## Problem description
In the records below, find the line that contains "lime plate I4" and the line that contains "red tile C2:D3", then retype exactly those two lines and every line between them.

## Coordinate-based change listings
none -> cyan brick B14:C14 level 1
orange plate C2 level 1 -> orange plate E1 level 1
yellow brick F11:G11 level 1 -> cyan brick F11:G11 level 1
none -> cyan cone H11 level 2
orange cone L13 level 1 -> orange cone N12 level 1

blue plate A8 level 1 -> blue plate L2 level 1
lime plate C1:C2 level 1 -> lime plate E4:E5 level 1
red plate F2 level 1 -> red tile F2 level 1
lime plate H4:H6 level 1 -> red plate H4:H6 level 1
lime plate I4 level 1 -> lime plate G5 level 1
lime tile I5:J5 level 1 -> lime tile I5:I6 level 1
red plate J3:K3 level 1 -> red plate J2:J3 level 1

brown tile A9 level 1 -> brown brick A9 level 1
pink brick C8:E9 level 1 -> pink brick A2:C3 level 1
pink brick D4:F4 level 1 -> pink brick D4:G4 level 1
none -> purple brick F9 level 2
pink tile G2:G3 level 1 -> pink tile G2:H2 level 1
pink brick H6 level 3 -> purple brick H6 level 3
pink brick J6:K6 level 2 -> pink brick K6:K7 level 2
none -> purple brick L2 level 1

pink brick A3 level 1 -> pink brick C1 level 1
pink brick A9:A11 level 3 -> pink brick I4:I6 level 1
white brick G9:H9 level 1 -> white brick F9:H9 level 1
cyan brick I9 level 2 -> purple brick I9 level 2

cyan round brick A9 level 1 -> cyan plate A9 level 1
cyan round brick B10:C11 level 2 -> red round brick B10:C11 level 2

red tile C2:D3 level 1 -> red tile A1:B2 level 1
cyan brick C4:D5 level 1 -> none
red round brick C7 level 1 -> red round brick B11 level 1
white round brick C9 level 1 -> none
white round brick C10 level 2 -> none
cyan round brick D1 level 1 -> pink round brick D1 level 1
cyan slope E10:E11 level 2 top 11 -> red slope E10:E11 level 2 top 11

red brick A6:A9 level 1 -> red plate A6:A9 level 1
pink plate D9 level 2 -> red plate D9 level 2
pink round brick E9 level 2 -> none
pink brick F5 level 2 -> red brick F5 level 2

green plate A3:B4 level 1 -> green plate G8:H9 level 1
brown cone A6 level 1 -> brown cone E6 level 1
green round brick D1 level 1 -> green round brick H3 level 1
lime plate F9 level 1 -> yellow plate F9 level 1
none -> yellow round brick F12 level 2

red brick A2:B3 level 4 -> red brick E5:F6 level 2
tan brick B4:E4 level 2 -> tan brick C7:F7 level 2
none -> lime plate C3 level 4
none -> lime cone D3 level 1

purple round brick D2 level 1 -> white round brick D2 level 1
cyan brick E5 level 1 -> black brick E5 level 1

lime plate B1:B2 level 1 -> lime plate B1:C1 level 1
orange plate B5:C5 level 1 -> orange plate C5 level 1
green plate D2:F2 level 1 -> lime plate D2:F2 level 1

## Response area
lime plate I4 level 1 -> lime plate G5 level 1
lime tile I5:J5 level 1 -> lime tile I5:I6 level 1
red plate J3:K3 level 1 -> red plate J2:J3 level 1

brown tile A9 level 1 -> brown brick A9 level 1
pink brick C8:E9 level 1 -> pink brick A2:C3 level 1
pink brick D4:F4 level 1 -> pink brick D4:G4 level 1
none -> purple brick F9 level 2
pink tile G2:G3 level 1 -> pink tile G2:H2 level 1
pink brick H6 level 3 -> purple brick H6 level 3
pink brick J6:K6 level 2 -> pink brick K6:K7 level 2
none -> purple brick L2 level 1

pink brick A3 level 1 -> pink brick C1 level 1
pink brick A9:A11 level 3 -> pink brick I4:I6 level 1
white brick G9:H9 level 1 -> white brick F9:H9 level 1
cyan brick I9 level 2 -> purple brick I9 level 2

cyan round brick A9 level 1 -> cyan plate A9 level 1
cyan round brick B10:C11 level 2 -> red round brick B10:C11 level 2

red tile C2:D3 level 1 -> red tile A1:B2 level 1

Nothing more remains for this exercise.